:: EXERCISE INPUTS ::

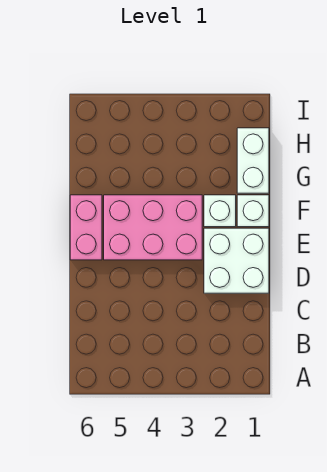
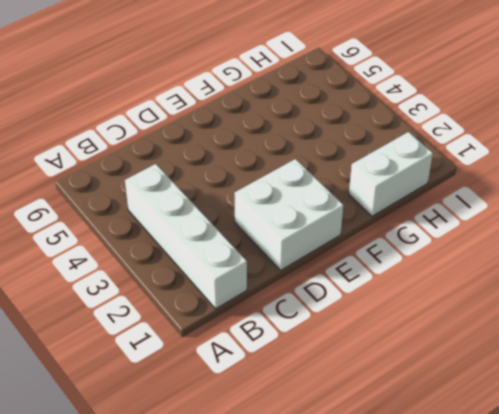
white brick B1:B4 level 1 -> none
none -> pink brick E3:F5 level 1
none -> pink brick E6:F6 level 1

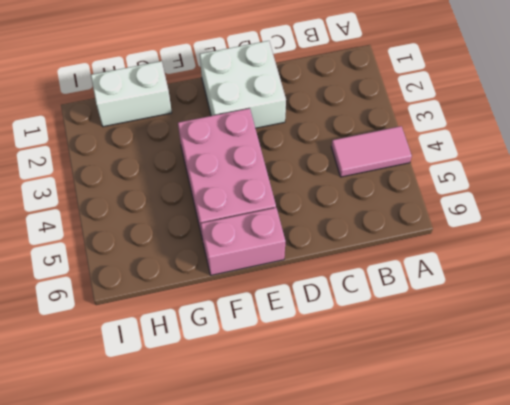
pink tile A4:B4 level 1 -> none
none -> white brick F1 level 1
none -> white brick F2 level 1

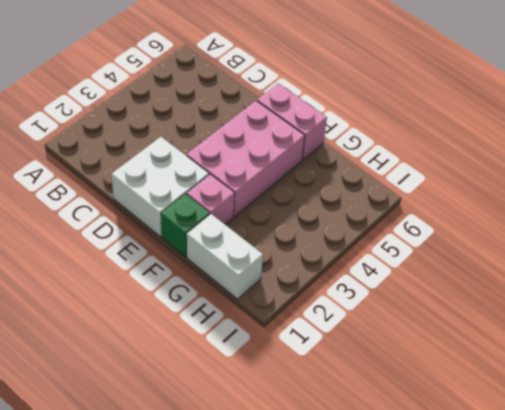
green brick F1 level 1 -> white brick F1 level 1
pink brick F2 level 1 -> white brick F2 level 1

:: WHAT TO DO ::
Restate exactly, please, only the lines between the start of the data and the line containing "green brick F1", both ends included, skipping the pictures.

:: FINISHED EXERCISE ::
white brick B1:B4 level 1 -> none
none -> pink brick E3:F5 level 1
none -> pink brick E6:F6 level 1

pink tile A4:B4 level 1 -> none
none -> white brick F1 level 1
none -> white brick F2 level 1

green brick F1 level 1 -> white brick F1 level 1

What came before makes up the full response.